_How to complete this task_. An exact reproduction of the lines from the one with "C17: 470nF (GND, VSS) -> 470nF (+3V3, GND)" to the end of the data below is required. No other lines may be included.

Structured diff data

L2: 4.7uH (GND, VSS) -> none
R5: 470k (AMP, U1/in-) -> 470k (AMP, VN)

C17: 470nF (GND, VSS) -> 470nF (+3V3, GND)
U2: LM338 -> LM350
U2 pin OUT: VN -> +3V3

_Answer to the problem_.
C17: 470nF (GND, VSS) -> 470nF (+3V3, GND)
U2: LM338 -> LM350
U2 pin OUT: VN -> +3V3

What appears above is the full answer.